- [Try it]
From the data underneath, reproduce exactly the stretch that begins at the line with "change=gone; old=golden_muffin; first_place=488,219,86,104" and ends after the line with "change=repainted; old=red_muffin; new=teal_muffin;".

╭─ Dataset content

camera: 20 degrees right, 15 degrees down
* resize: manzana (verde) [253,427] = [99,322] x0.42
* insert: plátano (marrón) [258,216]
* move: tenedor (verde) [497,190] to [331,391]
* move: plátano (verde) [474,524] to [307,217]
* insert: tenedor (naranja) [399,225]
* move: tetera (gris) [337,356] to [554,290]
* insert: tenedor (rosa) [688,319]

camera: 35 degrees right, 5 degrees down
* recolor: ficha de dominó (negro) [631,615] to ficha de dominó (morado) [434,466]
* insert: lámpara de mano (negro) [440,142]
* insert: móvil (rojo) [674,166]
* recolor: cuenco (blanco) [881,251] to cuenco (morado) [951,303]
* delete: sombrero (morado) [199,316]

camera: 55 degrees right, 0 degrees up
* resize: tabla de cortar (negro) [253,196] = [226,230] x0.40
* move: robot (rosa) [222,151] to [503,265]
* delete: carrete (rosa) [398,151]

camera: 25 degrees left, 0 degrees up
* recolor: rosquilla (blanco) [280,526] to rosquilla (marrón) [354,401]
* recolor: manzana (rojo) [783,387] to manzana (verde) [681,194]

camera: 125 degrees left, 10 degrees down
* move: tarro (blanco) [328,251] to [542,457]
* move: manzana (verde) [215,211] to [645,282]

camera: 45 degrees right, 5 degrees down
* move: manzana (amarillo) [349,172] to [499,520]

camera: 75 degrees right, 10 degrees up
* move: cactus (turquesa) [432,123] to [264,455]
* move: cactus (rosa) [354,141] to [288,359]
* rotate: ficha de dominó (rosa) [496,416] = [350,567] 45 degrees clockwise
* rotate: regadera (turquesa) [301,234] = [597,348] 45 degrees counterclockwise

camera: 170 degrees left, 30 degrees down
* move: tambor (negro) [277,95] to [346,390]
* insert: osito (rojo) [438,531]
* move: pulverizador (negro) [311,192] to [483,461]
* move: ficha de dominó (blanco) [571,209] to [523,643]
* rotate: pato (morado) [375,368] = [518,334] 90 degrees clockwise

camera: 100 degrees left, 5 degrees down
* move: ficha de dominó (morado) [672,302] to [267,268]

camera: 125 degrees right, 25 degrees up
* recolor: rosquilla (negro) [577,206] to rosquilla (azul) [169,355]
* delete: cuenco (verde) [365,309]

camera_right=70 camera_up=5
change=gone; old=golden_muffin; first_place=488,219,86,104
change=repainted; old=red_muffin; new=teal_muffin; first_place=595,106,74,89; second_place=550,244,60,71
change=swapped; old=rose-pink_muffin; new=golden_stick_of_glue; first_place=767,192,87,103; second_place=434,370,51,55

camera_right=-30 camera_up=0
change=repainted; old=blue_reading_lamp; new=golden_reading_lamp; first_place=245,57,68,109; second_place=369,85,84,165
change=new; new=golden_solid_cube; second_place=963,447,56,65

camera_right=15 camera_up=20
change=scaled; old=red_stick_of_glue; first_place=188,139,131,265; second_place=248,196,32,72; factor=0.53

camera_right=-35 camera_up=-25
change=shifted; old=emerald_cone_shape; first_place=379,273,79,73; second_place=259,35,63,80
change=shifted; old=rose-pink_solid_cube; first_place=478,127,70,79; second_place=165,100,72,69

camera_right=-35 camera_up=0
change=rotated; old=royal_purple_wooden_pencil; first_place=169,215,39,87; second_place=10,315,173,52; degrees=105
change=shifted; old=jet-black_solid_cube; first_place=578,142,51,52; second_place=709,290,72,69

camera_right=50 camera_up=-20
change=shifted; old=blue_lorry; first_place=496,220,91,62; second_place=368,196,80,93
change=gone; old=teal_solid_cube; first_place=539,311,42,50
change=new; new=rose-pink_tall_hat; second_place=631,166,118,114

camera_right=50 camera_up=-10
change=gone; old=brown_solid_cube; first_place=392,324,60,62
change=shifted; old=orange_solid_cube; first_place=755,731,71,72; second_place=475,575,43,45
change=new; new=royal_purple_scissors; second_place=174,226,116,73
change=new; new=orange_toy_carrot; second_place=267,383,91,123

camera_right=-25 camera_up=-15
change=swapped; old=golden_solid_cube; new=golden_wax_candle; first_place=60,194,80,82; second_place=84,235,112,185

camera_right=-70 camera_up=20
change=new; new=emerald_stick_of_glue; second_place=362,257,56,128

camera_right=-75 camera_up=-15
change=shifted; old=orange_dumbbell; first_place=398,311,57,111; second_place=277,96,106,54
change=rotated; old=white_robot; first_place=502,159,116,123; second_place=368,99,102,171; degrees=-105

╰─

- [Exercise solution]
change=gone; old=golden_muffin; first_place=488,219,86,104
change=repainted; old=red_muffin; new=teal_muffin; first_place=595,106,74,89; second_place=550,244,60,71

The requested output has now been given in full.